[EXERCISE INSTRUCTIONS]
Output the listing word for word, minus pictures.
START THE DATA
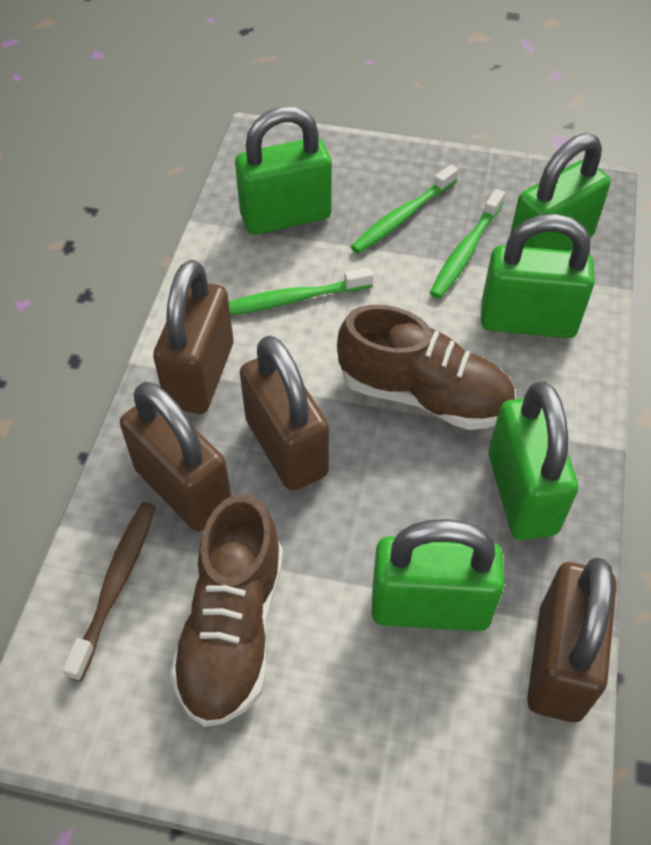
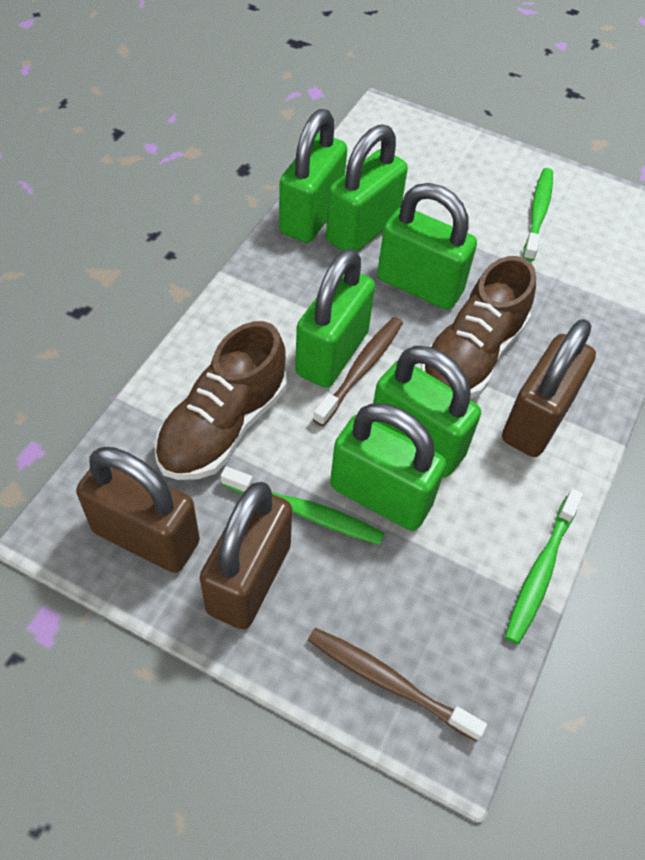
brown padlock: 4 -> 3
brown toothbrush: 1 -> 2
green padlock: 5 -> 6

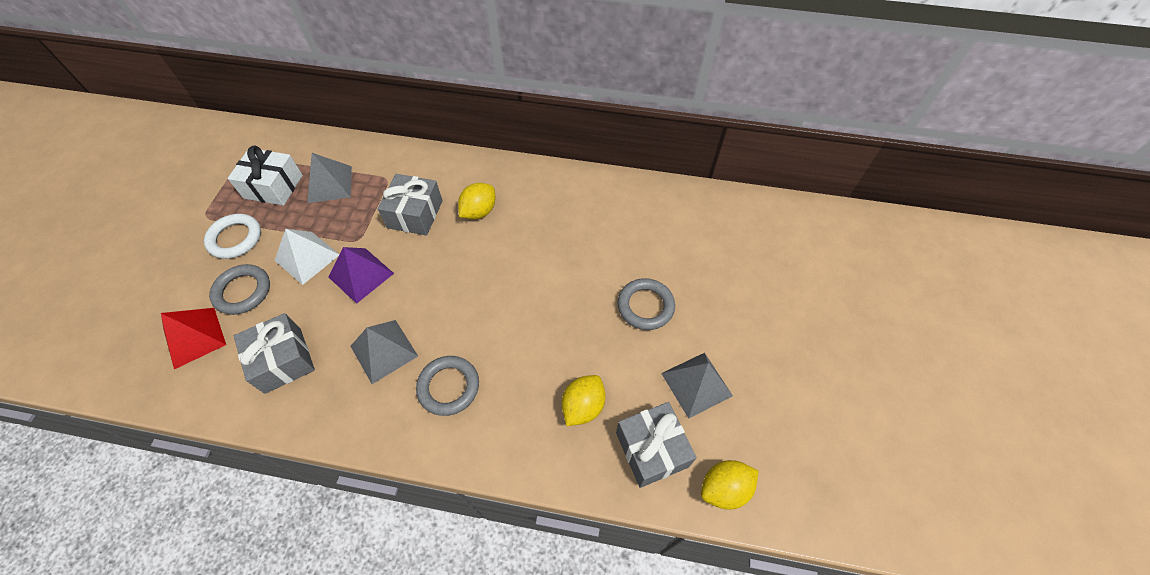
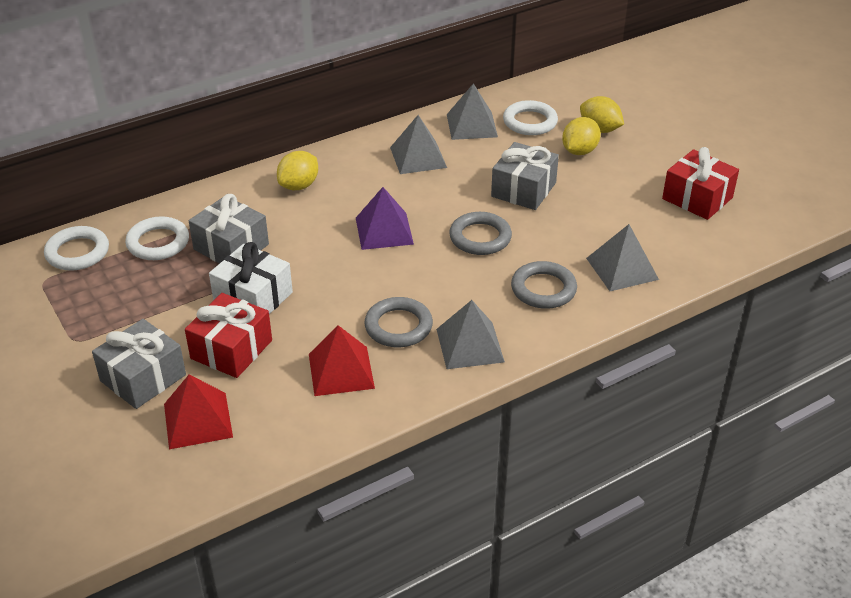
grey pyramid: 3 -> 4
red gift: 0 -> 2
red pyramid: 1 -> 2
white pyramid: 1 -> 0
white ring: 1 -> 3

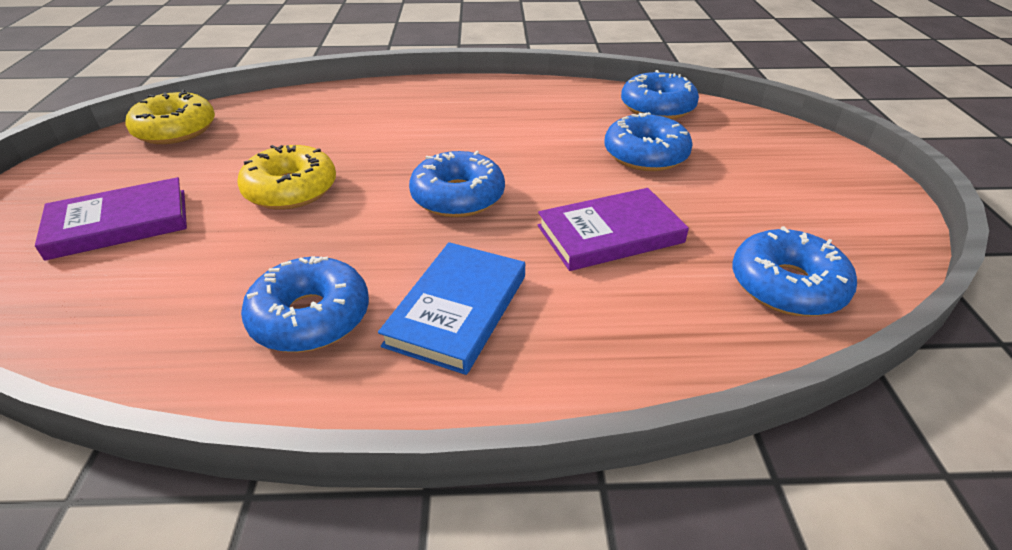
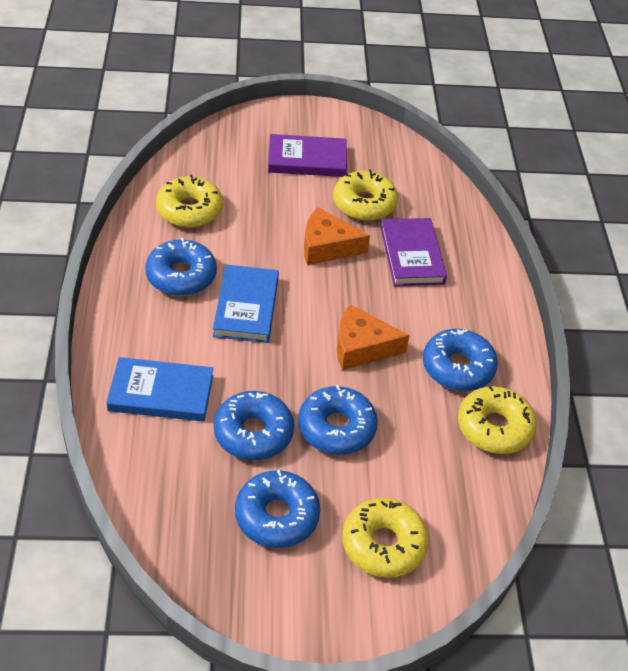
blue book: 1 -> 2
orange cheese: 0 -> 2
yellow donut: 2 -> 4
END THE DATA
[FINISHED EXERCISE]
brown padlock: 4 -> 3
brown toothbrush: 1 -> 2
green padlock: 5 -> 6

grey pyramid: 3 -> 4
red gift: 0 -> 2
red pyramid: 1 -> 2
white pyramid: 1 -> 0
white ring: 1 -> 3

blue book: 1 -> 2
orange cheese: 0 -> 2
yellow donut: 2 -> 4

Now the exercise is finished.